What you should do: Gather every line from the rows below that contains the string "kern", treating uppercase and lowercase as different.

········

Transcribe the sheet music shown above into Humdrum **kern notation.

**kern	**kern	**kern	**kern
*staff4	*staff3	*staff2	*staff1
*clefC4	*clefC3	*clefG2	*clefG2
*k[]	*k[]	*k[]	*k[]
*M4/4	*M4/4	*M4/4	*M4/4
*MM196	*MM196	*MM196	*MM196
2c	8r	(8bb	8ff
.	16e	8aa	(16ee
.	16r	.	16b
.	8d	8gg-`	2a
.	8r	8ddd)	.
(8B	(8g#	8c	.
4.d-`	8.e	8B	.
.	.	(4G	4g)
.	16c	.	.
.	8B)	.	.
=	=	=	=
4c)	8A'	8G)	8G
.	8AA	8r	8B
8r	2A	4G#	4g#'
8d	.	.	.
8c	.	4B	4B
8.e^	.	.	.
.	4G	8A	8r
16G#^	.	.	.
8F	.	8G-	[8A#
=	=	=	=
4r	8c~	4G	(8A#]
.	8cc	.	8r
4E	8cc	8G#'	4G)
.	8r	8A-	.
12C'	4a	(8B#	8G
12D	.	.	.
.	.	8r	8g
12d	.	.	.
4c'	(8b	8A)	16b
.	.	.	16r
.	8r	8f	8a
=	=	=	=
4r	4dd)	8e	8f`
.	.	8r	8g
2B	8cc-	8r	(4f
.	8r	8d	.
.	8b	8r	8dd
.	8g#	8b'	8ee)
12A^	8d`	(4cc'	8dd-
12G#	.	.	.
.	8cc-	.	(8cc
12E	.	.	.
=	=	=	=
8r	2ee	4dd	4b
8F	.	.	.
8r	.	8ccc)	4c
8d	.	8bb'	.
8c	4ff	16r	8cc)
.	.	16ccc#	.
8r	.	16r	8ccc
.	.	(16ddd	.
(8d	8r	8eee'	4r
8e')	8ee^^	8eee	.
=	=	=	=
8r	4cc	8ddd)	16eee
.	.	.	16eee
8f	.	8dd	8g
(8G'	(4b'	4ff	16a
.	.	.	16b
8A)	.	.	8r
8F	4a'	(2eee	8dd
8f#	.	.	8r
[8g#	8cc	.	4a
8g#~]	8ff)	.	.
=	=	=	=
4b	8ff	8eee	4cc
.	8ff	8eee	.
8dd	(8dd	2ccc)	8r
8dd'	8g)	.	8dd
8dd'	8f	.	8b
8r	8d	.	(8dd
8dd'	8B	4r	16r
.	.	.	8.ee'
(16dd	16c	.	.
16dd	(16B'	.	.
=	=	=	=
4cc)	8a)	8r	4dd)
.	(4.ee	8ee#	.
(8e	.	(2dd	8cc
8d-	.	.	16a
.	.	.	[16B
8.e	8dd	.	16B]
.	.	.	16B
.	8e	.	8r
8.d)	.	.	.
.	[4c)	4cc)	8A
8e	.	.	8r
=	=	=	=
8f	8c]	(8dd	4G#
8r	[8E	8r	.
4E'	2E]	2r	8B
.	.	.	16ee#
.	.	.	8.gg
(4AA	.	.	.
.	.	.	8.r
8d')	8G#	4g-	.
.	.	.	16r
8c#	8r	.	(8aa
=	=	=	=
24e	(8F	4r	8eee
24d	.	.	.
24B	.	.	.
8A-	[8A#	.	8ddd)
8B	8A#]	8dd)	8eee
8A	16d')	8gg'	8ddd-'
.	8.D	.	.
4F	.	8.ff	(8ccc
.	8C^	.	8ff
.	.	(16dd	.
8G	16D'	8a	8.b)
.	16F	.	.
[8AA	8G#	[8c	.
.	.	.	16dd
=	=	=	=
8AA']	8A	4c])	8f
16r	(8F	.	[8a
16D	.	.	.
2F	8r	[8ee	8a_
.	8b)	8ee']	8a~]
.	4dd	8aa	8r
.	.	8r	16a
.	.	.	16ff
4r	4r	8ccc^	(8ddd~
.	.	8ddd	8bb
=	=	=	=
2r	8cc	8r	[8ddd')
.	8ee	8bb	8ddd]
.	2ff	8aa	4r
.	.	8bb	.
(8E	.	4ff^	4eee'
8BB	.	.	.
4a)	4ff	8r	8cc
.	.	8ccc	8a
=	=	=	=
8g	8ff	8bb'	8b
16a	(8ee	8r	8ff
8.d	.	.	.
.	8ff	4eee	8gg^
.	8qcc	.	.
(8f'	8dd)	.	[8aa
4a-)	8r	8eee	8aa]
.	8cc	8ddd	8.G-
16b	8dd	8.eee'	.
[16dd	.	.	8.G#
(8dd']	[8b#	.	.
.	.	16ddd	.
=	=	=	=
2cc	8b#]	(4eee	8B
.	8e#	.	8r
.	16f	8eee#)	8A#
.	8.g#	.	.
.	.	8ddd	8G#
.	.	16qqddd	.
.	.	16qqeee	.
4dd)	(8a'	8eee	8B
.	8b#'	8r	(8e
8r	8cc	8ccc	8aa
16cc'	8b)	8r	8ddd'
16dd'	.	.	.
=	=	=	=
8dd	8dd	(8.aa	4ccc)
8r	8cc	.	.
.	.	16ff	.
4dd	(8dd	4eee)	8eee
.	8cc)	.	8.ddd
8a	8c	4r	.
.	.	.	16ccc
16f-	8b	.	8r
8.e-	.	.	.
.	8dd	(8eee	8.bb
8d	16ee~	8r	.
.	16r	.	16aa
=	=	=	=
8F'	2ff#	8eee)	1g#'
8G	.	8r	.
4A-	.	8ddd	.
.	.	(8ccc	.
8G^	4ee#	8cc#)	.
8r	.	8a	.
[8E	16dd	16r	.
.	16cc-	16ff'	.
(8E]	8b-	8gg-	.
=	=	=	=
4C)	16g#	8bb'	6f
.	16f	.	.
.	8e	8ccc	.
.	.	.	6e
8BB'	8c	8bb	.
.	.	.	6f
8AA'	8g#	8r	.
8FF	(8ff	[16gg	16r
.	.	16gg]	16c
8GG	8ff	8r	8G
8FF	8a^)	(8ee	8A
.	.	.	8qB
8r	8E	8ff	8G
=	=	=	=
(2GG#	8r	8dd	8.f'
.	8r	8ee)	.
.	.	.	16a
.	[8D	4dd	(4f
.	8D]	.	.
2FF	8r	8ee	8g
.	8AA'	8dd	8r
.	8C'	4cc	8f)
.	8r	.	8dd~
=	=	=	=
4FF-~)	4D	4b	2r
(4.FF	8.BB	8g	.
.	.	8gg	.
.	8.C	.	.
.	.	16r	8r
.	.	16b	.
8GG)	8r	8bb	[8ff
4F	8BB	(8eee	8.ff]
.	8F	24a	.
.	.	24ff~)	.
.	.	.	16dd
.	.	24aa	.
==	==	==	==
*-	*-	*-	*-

········

Response:
Transcribe the sheet music shown above into Humdrum **kern notation.
**kern	**kern	**kern	**kern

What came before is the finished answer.